Work task:
Reproduce the entries exactly and omit the pictures.

Data to examine:
......
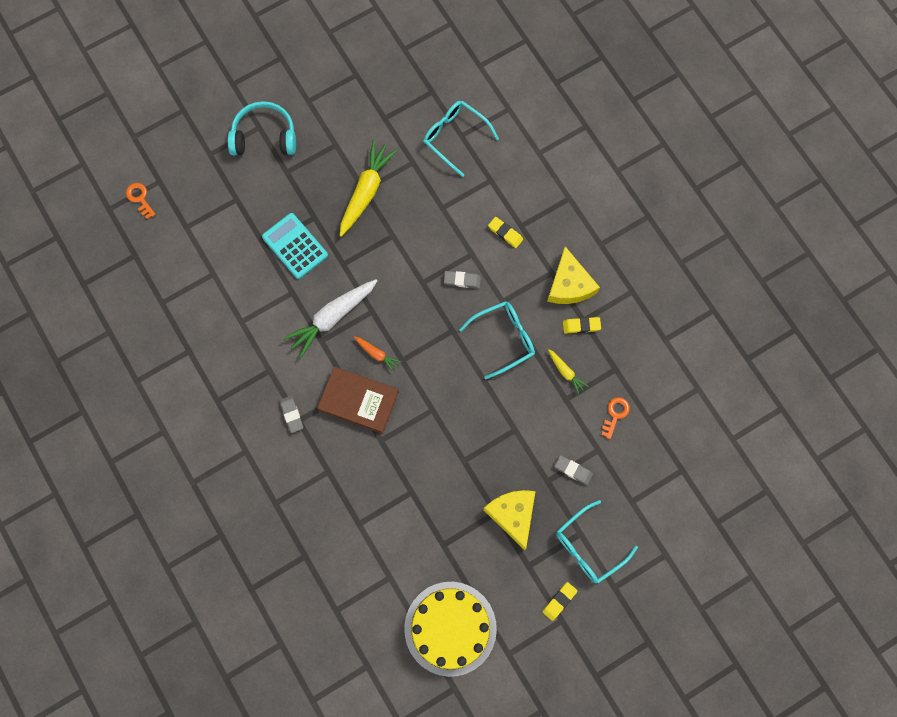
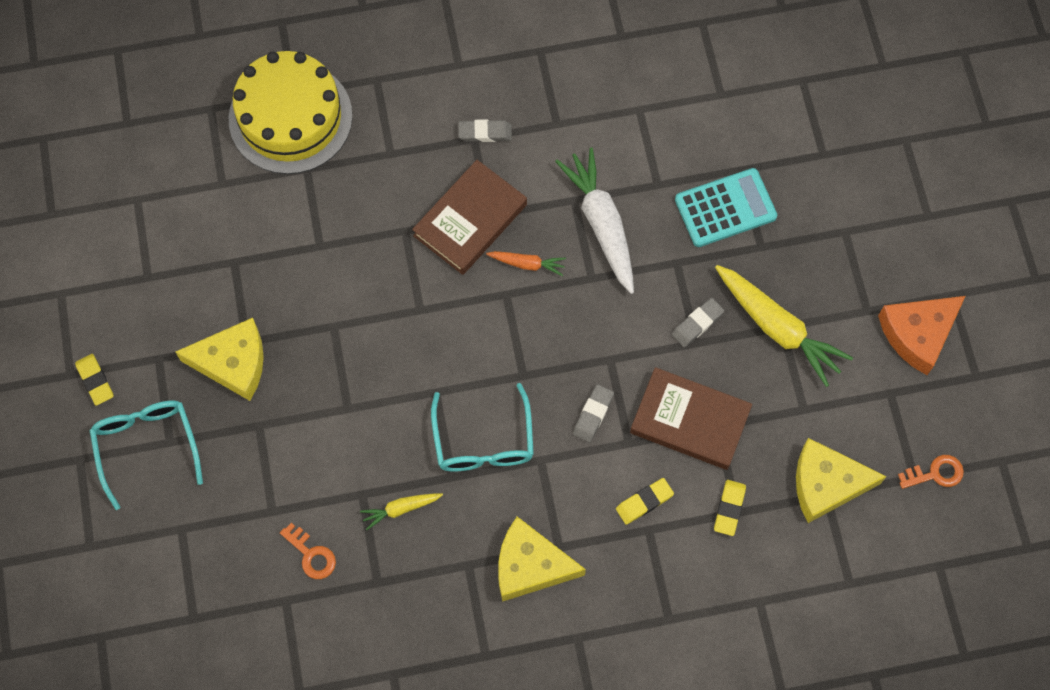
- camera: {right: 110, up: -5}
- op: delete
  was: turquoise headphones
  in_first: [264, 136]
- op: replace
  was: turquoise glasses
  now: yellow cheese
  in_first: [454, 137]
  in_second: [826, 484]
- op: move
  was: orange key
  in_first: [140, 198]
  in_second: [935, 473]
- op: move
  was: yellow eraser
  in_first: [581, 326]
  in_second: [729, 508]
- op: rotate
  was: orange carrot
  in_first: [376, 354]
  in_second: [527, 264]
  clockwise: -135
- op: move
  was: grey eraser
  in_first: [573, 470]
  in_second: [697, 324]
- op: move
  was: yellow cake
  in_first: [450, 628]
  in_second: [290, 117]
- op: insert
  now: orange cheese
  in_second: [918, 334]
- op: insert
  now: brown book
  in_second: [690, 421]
......
Result of the exercise:
- camera: {right: 110, up: -5}
- op: delete
  was: turquoise headphones
  in_first: [264, 136]
- op: replace
  was: turquoise glasses
  now: yellow cheese
  in_first: [454, 137]
  in_second: [826, 484]
- op: move
  was: orange key
  in_first: [140, 198]
  in_second: [935, 473]
- op: move
  was: yellow eraser
  in_first: [581, 326]
  in_second: [729, 508]
- op: rotate
  was: orange carrot
  in_first: [376, 354]
  in_second: [527, 264]
  clockwise: -135
- op: move
  was: grey eraser
  in_first: [573, 470]
  in_second: [697, 324]
- op: move
  was: yellow cake
  in_first: [450, 628]
  in_second: [290, 117]
- op: insert
  now: orange cheese
  in_second: [918, 334]
- op: insert
  now: brown book
  in_second: [690, 421]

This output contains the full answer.